**WHAT YOU ARE ASKED TO DO**
When the string "Kegel" occurs in a line of the listing below, return that line.

**SUPPLIED ENTRIES**
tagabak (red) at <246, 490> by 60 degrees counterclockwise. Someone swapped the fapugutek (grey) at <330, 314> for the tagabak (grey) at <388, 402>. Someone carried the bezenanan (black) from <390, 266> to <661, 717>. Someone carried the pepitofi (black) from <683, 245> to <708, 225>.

* * *

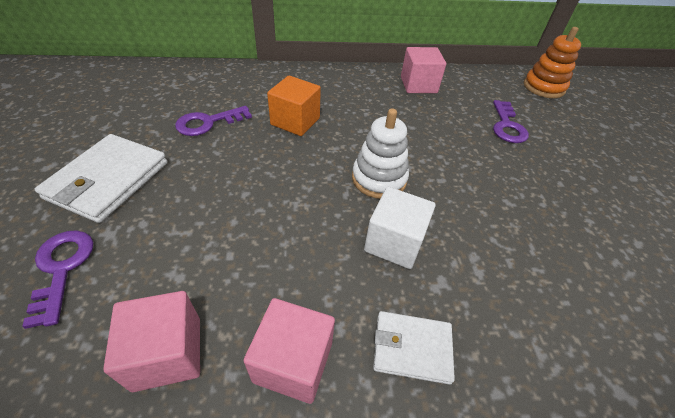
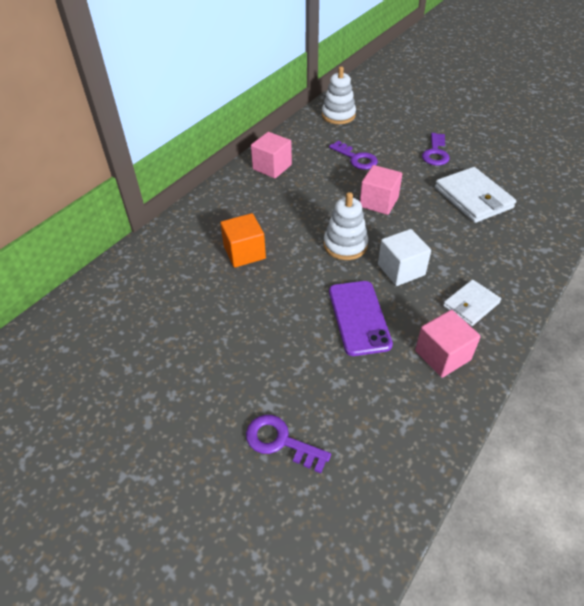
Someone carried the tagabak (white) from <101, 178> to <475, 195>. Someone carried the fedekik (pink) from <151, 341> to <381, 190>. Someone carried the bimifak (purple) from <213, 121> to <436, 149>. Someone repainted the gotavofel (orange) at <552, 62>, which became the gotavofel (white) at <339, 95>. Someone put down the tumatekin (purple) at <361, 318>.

==

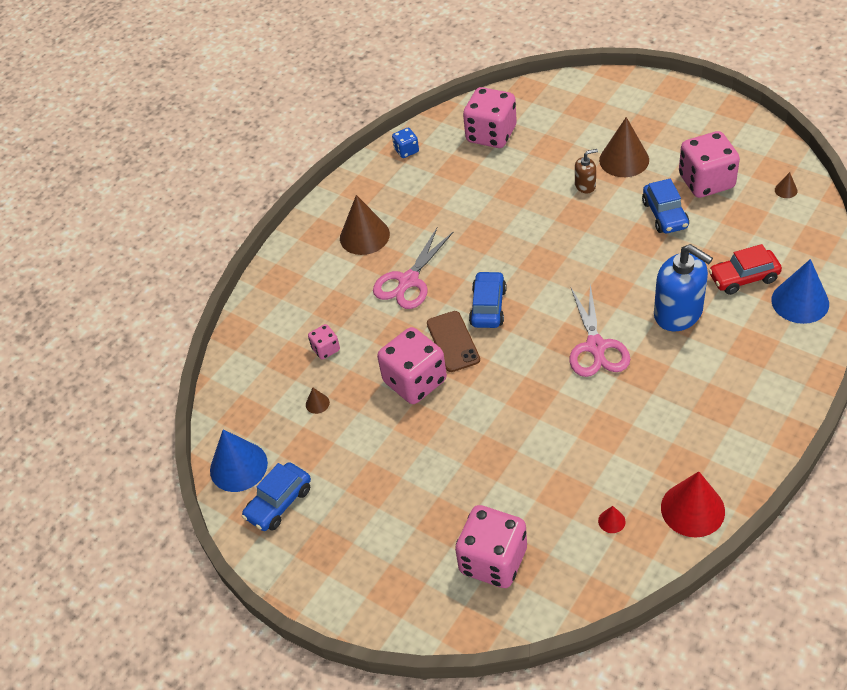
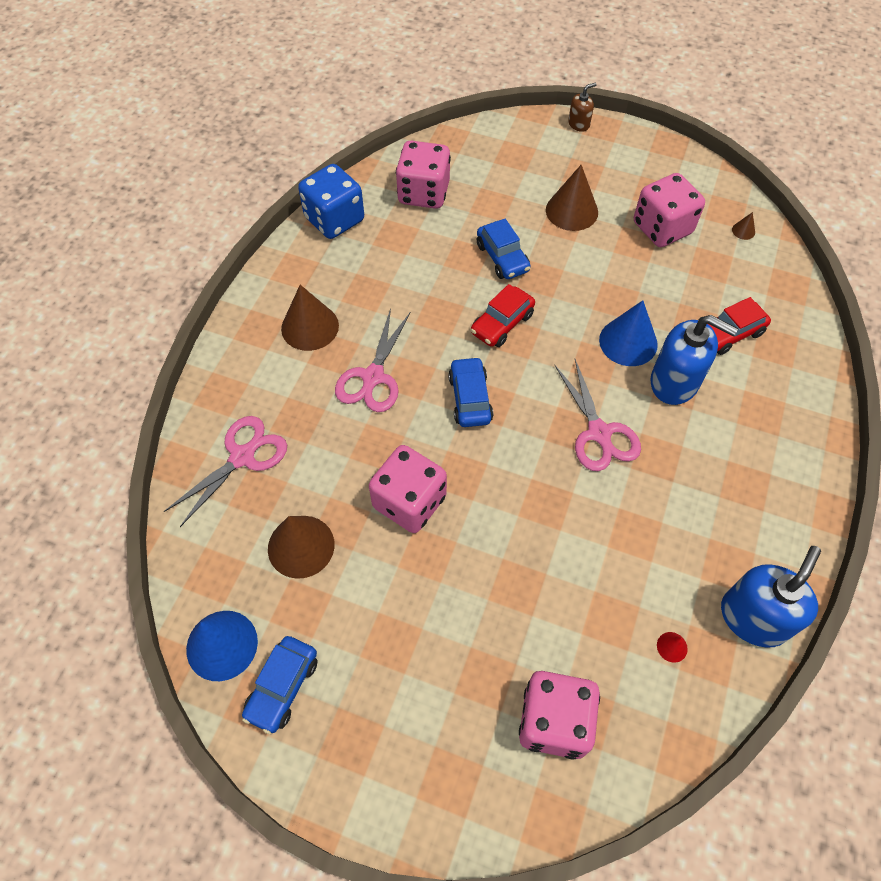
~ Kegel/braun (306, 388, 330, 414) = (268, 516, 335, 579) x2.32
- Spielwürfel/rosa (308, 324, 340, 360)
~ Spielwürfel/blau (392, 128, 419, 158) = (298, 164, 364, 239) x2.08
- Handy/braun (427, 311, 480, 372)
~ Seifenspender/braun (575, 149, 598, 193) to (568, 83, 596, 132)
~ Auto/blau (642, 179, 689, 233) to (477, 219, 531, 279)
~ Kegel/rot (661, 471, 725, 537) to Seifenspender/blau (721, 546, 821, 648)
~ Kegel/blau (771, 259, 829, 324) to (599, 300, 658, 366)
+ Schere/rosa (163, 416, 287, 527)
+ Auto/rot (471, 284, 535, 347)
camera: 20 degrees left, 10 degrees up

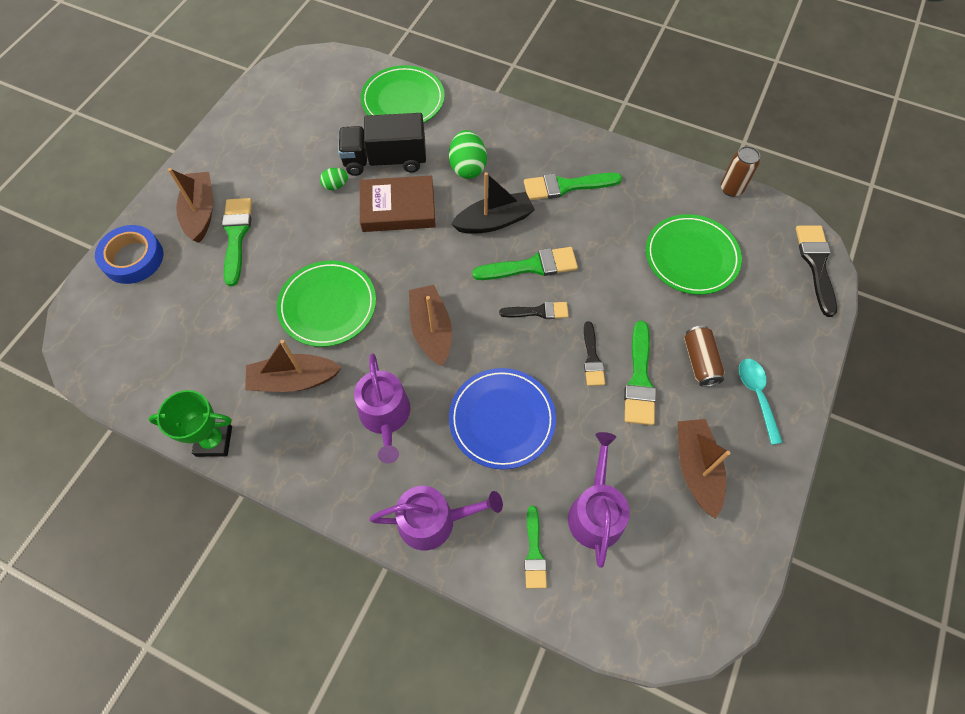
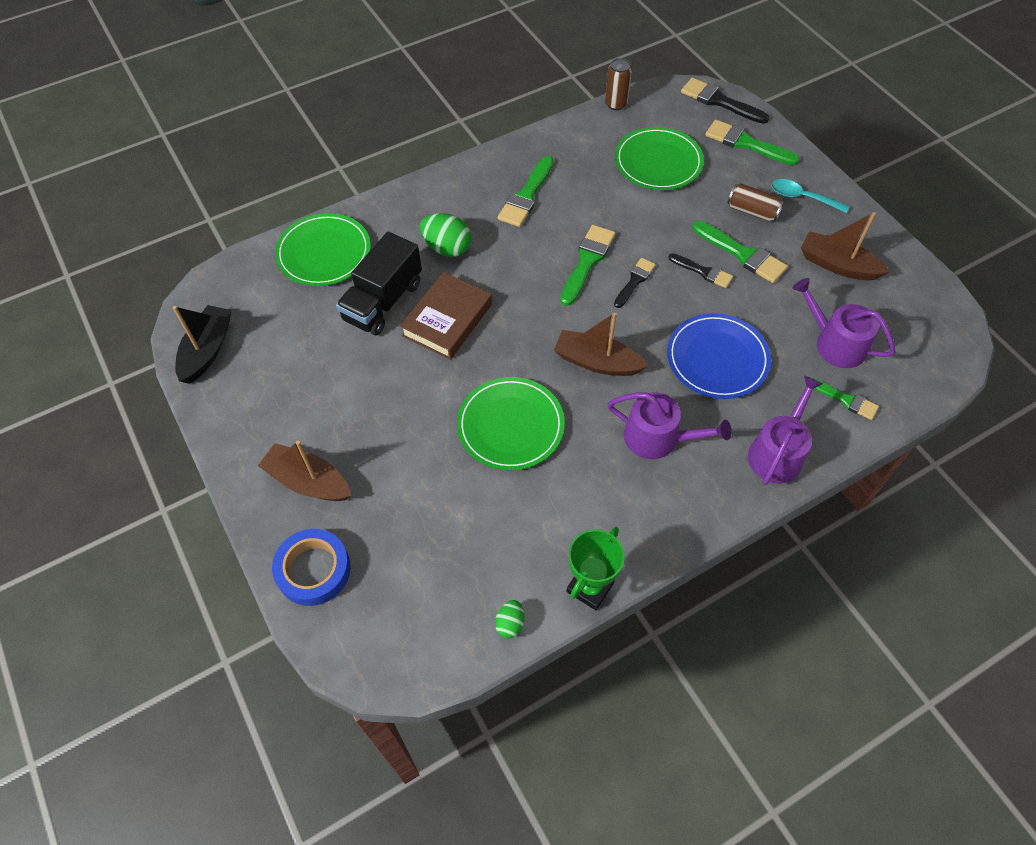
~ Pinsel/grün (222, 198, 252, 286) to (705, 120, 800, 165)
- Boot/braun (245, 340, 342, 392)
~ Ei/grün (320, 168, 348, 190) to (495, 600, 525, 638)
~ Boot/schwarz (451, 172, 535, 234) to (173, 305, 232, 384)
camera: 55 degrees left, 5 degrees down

**RESULT**
~ Kegel/braun (306, 388, 330, 414) = (268, 516, 335, 579) x2.32
~ Kegel/rot (661, 471, 725, 537) to Seifenspender/blau (721, 546, 821, 648)
~ Kegel/blau (771, 259, 829, 324) to (599, 300, 658, 366)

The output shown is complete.